Recorded information:

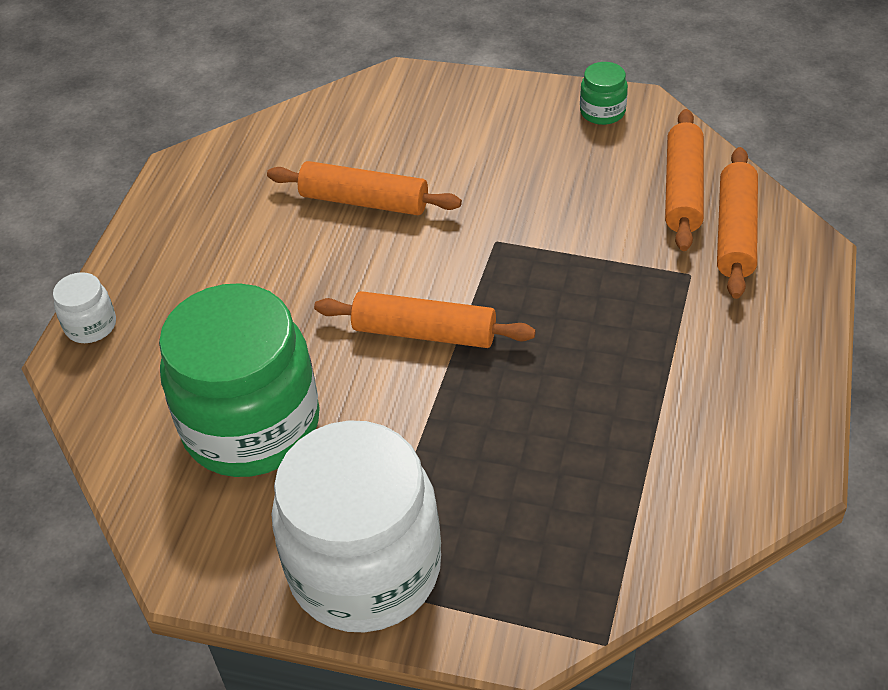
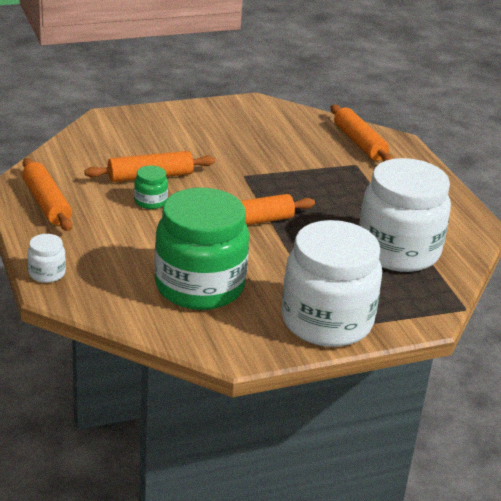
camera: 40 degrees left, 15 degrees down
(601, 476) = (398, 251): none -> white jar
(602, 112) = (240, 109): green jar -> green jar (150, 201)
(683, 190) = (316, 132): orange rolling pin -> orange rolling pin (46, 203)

Work instruction:
The whole listing above, word for word: repeat it with the pictures excluded.

Result of this exercise:
camera: 40 degrees left, 15 degrees down
(601, 476) = (398, 251): none -> white jar
(602, 112) = (240, 109): green jar -> green jar (150, 201)
(683, 190) = (316, 132): orange rolling pin -> orange rolling pin (46, 203)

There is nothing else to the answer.